What you will do ::
Pick out every line of the listing below that contains the string "kern" and copy each one. Match case exactly.

[Dataset listing]
##############################
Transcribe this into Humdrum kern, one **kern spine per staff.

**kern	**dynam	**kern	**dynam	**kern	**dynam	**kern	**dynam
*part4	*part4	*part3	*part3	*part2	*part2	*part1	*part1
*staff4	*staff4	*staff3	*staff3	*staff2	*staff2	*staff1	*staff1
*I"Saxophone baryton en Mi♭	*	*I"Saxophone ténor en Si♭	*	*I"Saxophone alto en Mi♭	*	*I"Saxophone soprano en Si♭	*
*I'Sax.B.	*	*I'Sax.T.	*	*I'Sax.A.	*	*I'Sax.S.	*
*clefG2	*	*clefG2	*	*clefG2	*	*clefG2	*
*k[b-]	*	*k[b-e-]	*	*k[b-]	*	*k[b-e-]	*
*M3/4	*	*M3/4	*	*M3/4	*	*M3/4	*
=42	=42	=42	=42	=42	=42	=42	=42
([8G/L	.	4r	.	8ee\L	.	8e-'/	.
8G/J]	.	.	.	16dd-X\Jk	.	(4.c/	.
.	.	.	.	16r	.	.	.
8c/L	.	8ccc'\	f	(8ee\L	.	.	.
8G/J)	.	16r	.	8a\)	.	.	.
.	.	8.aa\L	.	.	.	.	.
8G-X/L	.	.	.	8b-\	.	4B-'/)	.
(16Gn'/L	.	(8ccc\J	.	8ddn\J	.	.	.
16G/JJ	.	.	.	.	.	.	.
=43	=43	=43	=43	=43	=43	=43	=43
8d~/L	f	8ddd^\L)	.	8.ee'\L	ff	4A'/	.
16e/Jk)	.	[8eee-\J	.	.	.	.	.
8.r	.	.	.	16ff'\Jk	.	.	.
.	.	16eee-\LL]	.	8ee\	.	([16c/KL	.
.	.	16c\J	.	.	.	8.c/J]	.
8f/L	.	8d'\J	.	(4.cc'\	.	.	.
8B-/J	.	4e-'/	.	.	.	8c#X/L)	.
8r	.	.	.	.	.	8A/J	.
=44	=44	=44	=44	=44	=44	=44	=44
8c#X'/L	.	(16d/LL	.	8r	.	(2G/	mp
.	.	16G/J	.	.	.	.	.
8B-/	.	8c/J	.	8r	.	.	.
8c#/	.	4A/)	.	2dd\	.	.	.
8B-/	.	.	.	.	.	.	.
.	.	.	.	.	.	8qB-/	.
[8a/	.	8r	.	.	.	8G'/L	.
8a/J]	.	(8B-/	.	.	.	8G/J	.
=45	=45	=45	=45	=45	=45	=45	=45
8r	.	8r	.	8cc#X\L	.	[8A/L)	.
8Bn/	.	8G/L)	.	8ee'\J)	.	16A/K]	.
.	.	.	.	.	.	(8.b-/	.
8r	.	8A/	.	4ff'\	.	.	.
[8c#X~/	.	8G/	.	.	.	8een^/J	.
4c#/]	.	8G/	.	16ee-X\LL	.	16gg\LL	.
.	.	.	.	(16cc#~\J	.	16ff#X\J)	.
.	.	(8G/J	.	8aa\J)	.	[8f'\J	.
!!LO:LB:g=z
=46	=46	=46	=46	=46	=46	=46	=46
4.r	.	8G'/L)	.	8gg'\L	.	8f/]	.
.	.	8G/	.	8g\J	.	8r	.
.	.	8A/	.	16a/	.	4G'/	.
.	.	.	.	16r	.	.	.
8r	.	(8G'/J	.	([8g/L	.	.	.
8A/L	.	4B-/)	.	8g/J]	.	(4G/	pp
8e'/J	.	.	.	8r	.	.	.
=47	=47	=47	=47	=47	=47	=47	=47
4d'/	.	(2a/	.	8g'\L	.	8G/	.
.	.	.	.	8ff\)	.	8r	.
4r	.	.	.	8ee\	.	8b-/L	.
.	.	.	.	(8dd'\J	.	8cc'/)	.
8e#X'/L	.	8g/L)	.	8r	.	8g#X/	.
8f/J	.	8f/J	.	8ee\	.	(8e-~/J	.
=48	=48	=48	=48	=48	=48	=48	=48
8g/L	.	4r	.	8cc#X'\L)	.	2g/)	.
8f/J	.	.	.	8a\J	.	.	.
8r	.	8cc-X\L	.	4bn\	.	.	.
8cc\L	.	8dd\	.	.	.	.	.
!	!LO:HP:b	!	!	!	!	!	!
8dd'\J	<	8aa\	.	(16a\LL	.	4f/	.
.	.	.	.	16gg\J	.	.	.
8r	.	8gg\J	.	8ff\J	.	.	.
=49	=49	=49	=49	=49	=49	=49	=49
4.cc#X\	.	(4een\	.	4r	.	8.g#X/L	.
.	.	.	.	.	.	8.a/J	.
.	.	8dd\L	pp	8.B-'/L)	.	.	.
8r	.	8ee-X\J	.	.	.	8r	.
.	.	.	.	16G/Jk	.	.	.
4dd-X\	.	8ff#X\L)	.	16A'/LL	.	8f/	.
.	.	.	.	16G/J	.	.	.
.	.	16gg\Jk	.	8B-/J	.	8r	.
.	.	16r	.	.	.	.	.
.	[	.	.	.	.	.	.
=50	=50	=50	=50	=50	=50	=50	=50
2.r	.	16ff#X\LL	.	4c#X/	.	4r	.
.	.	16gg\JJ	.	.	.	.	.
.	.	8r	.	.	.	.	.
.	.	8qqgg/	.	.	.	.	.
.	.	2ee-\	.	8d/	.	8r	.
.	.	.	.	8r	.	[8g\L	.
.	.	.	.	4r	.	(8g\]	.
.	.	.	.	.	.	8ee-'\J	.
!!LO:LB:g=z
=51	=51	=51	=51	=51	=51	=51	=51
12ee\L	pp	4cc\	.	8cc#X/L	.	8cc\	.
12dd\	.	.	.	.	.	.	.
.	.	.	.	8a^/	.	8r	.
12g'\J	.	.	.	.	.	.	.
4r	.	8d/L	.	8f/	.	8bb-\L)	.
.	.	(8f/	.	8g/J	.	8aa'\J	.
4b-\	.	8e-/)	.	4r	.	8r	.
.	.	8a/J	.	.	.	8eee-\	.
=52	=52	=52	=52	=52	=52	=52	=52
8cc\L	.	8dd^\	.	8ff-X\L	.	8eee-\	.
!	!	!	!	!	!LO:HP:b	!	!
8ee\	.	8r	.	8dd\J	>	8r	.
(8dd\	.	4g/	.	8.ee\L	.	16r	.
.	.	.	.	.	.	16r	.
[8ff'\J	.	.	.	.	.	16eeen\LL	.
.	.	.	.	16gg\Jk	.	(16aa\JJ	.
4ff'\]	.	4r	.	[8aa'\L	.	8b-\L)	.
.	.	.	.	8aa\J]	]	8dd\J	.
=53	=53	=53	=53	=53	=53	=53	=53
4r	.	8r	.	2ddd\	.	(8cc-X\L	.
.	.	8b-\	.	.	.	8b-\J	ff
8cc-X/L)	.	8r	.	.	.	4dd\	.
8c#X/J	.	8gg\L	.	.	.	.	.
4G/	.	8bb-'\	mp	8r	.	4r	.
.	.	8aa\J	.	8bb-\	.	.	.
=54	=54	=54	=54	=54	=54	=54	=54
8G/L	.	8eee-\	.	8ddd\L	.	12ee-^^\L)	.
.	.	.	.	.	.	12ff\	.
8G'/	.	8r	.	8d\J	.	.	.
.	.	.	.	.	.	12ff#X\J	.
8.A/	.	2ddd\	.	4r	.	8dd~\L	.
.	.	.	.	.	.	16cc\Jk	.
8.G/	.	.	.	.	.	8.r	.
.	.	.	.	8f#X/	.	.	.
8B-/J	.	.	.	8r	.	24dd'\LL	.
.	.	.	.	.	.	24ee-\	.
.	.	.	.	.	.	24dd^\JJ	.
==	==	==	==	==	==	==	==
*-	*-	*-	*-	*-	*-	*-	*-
##############################
Exercise output ::
Transcribe this into Humdrum kern, one **kern spine per staff.
**kern	**dynam	**kern	**dynam	**kern	**dynam	**kern	**dynam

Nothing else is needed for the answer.